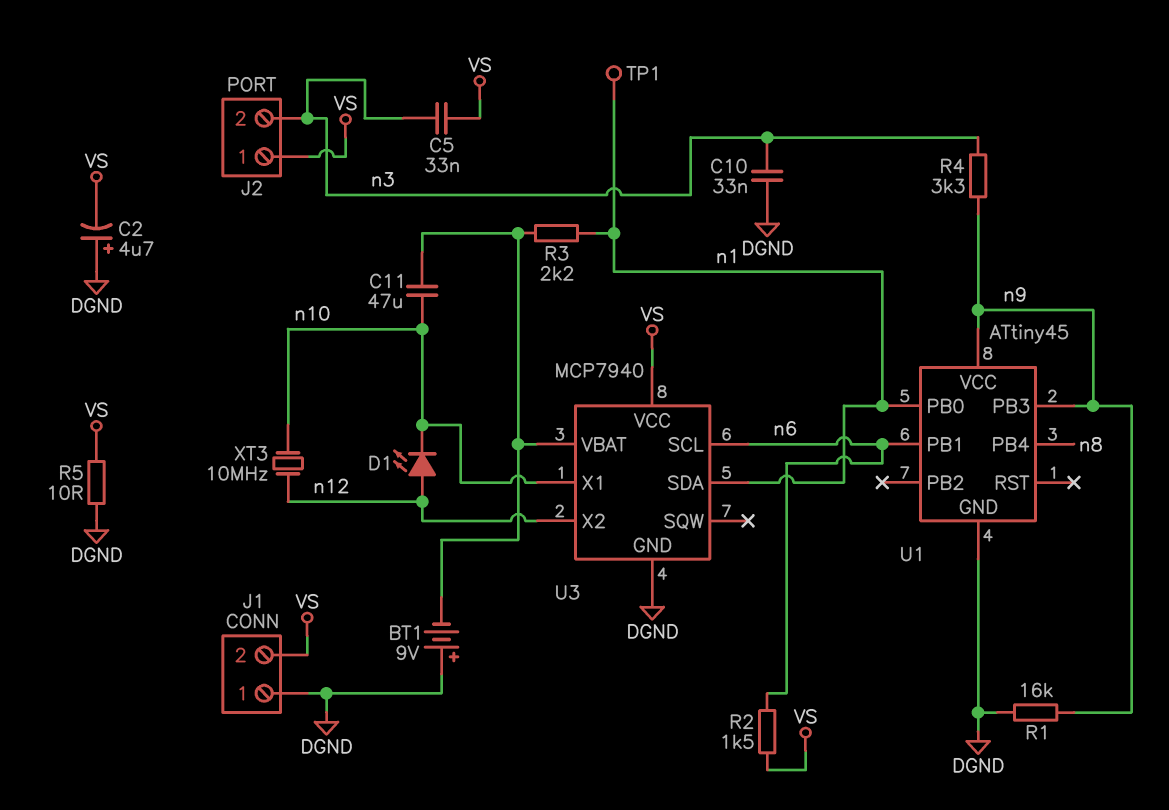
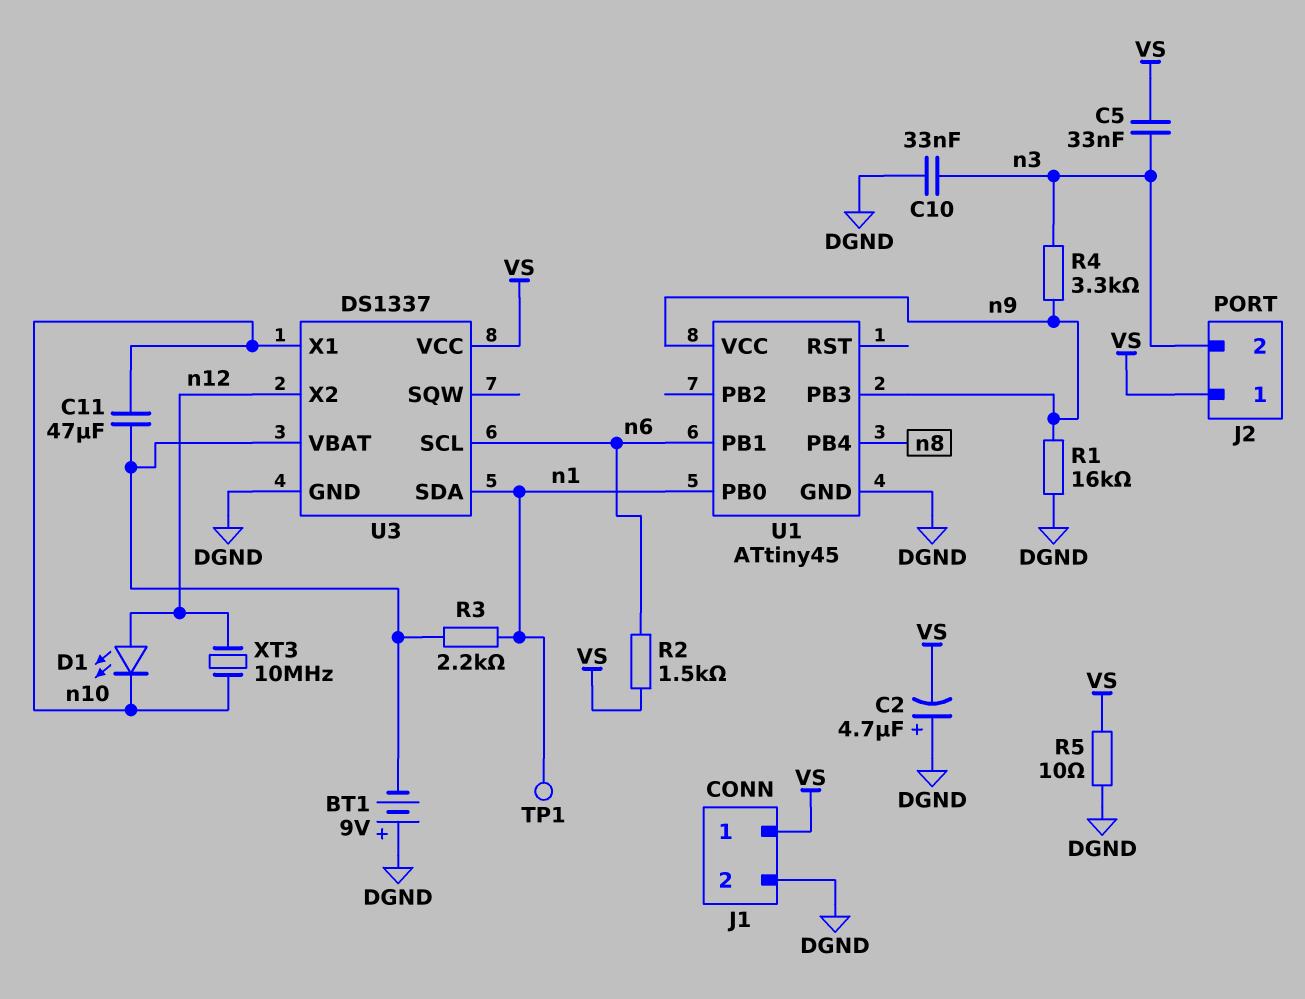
J1 pin 1: DGND -> VS
J1 pin 2: VS -> DGND
U3: MCP7940 -> DS1337

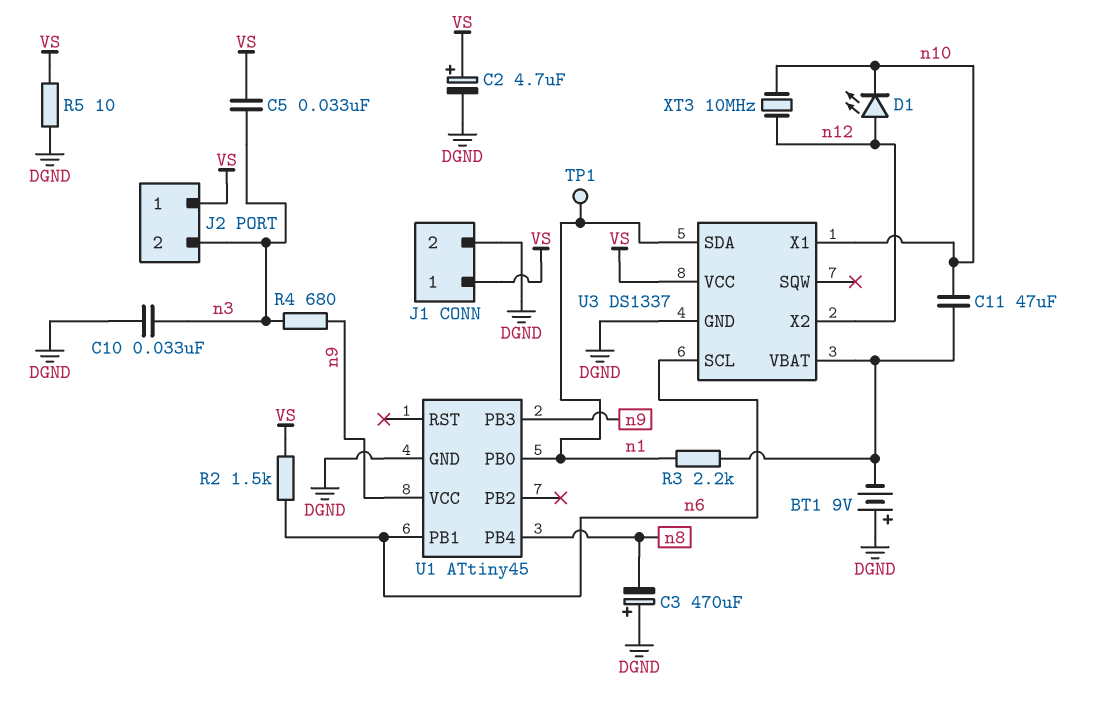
C2: 4.7uF (plus DGND, minus VS) -> 4.7uF (plus VS, minus DGND)
C3: none -> 470uF (plus DGND, minus n8)
R1: 16k (DGND, n9) -> none
R4: 3.3k (n3, n9) -> 680 (n3, n9)

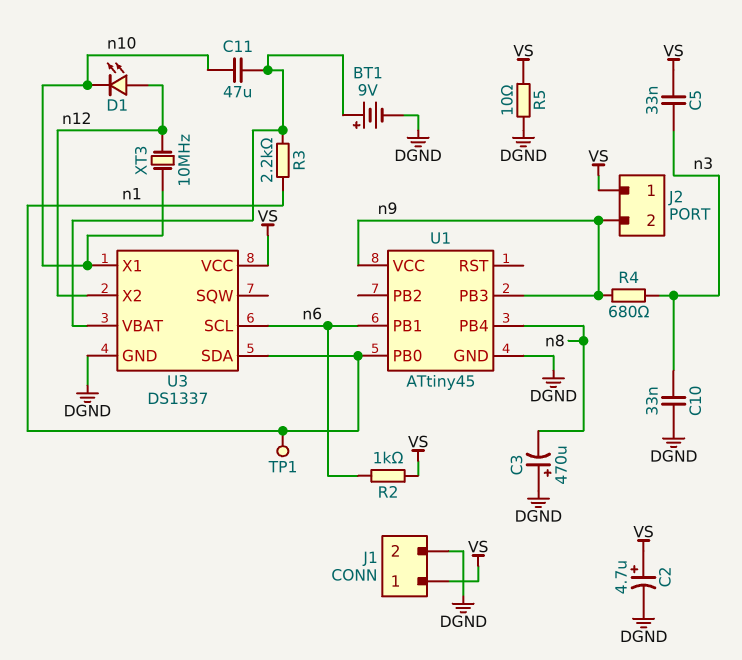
BT1: 9V (plus DGND, minus U3/VBAT) -> 9V (plus U3/VBAT, minus DGND)
J2 pin 2: n3 -> n9
R2: 1.5k (VS, n6) -> 1k (VS, n6)

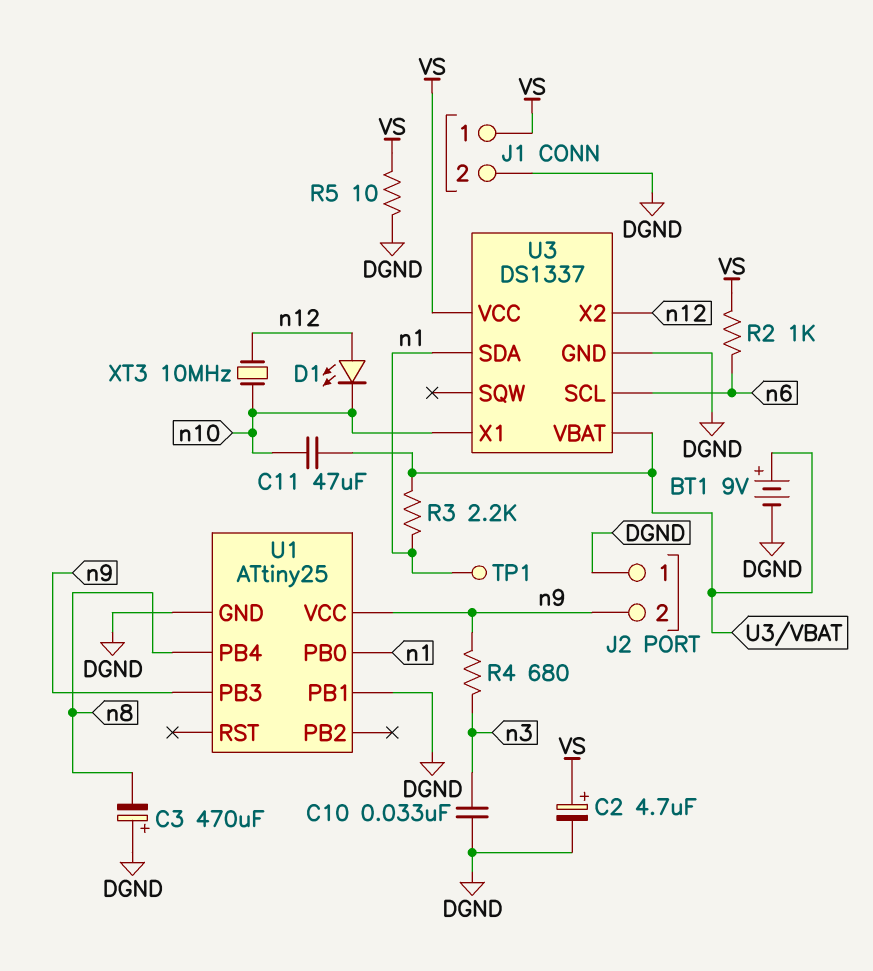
C5: 33nF (VS, n3) -> none
J2 pin 1: VS -> DGND
U1: ATtiny45 -> ATtiny25
U1 pin PB1: n6 -> DGND

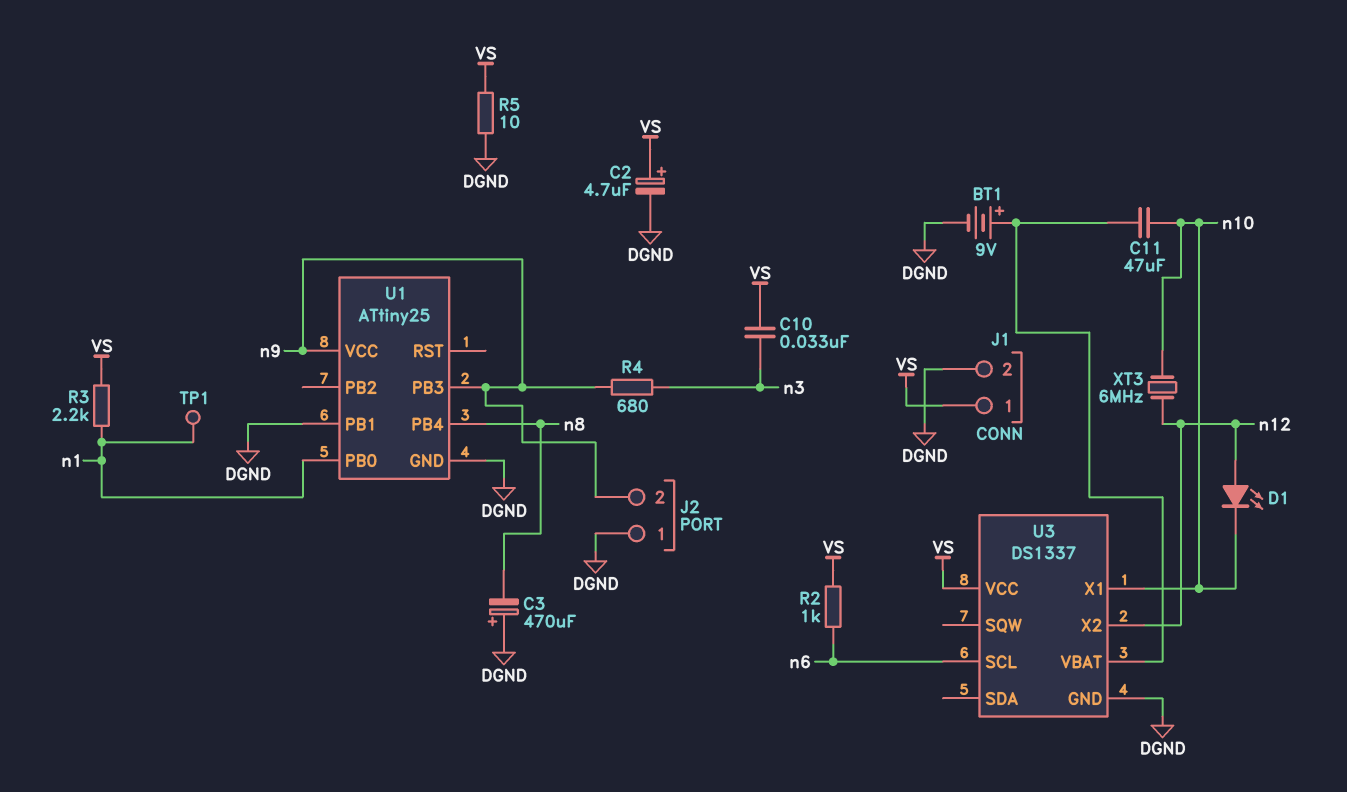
C10: 33nF (DGND, n3) -> 33nF (VS, n3)
R3: 2.2k (U3/VBAT, n1) -> 2.2k (VS, n1)
U3 pin SDA: n1 -> none
XT3: 10MHz (n10, n12) -> 6MHz (n10, n12)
########
WHAT TO PRODUCE
Return the listing above word for word. Keep the images out.

YOUR RESPONSE
J1 pin 1: DGND -> VS
J1 pin 2: VS -> DGND
U3: MCP7940 -> DS1337

C2: 4.7uF (plus DGND, minus VS) -> 4.7uF (plus VS, minus DGND)
C3: none -> 470uF (plus DGND, minus n8)
R1: 16k (DGND, n9) -> none
R4: 3.3k (n3, n9) -> 680 (n3, n9)

BT1: 9V (plus DGND, minus U3/VBAT) -> 9V (plus U3/VBAT, minus DGND)
J2 pin 2: n3 -> n9
R2: 1.5k (VS, n6) -> 1k (VS, n6)

C5: 33nF (VS, n3) -> none
J2 pin 1: VS -> DGND
U1: ATtiny45 -> ATtiny25
U1 pin PB1: n6 -> DGND

C10: 33nF (DGND, n3) -> 33nF (VS, n3)
R3: 2.2k (U3/VBAT, n1) -> 2.2k (VS, n1)
U3 pin SDA: n1 -> none
XT3: 10MHz (n10, n12) -> 6MHz (n10, n12)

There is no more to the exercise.